**ABOUT THIS TASK**
Leaving out every picture, output the records below exactly as they are.

**INPUT MATERIAL**
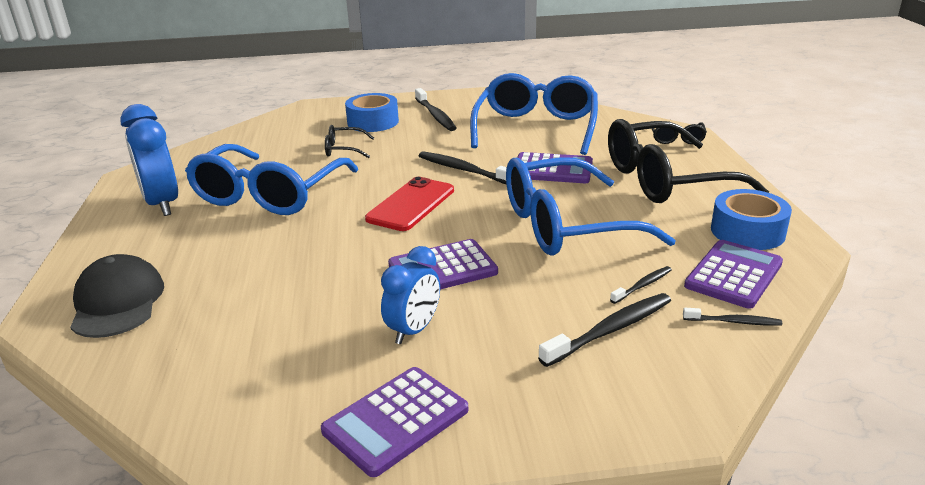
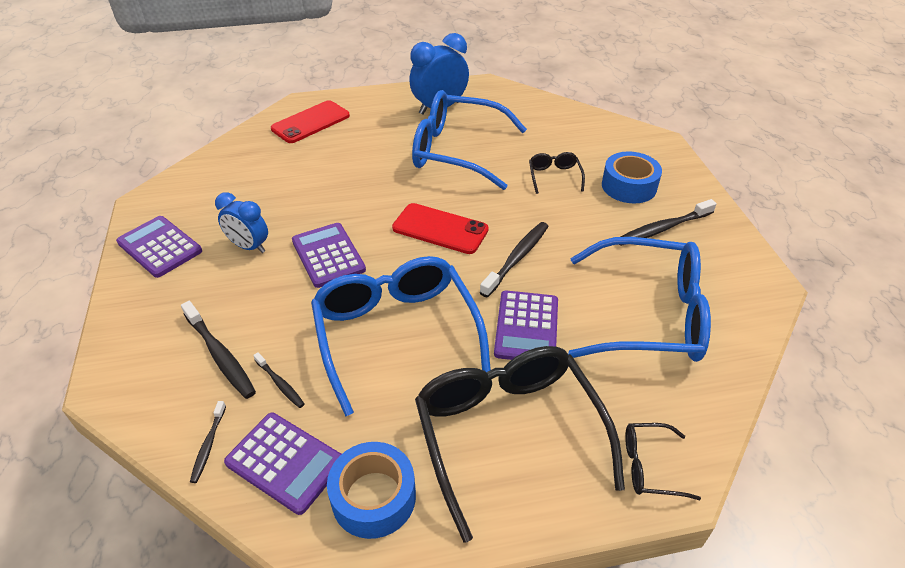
camera: 85 degrees right, 15 degrees up
(117, 302) = (310, 122): black cap -> red phone

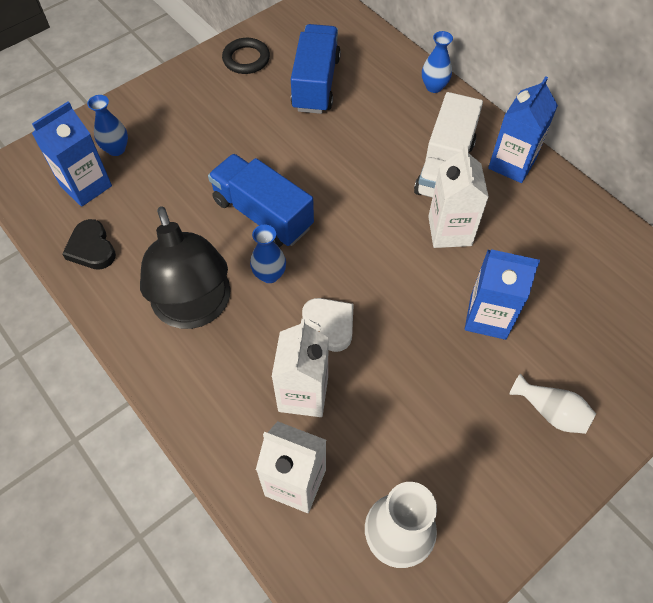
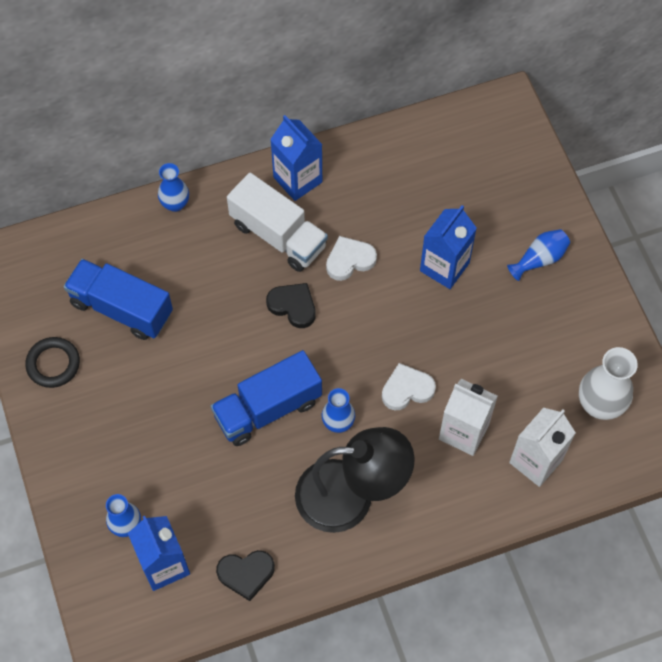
camera: 70 degrees left, 5 degrees up
(377, 201) = (293, 306): none -> black heart
(449, 231) = (349, 260): white carton -> white heart
(551, 412) = (539, 259): white vase -> blue vase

**WRITTEN RESPONSE**
camera: 85 degrees right, 15 degrees up
(117, 302) = (310, 122): black cap -> red phone

camera: 70 degrees left, 5 degrees up
(377, 201) = (293, 306): none -> black heart
(449, 231) = (349, 260): white carton -> white heart
(551, 412) = (539, 259): white vase -> blue vase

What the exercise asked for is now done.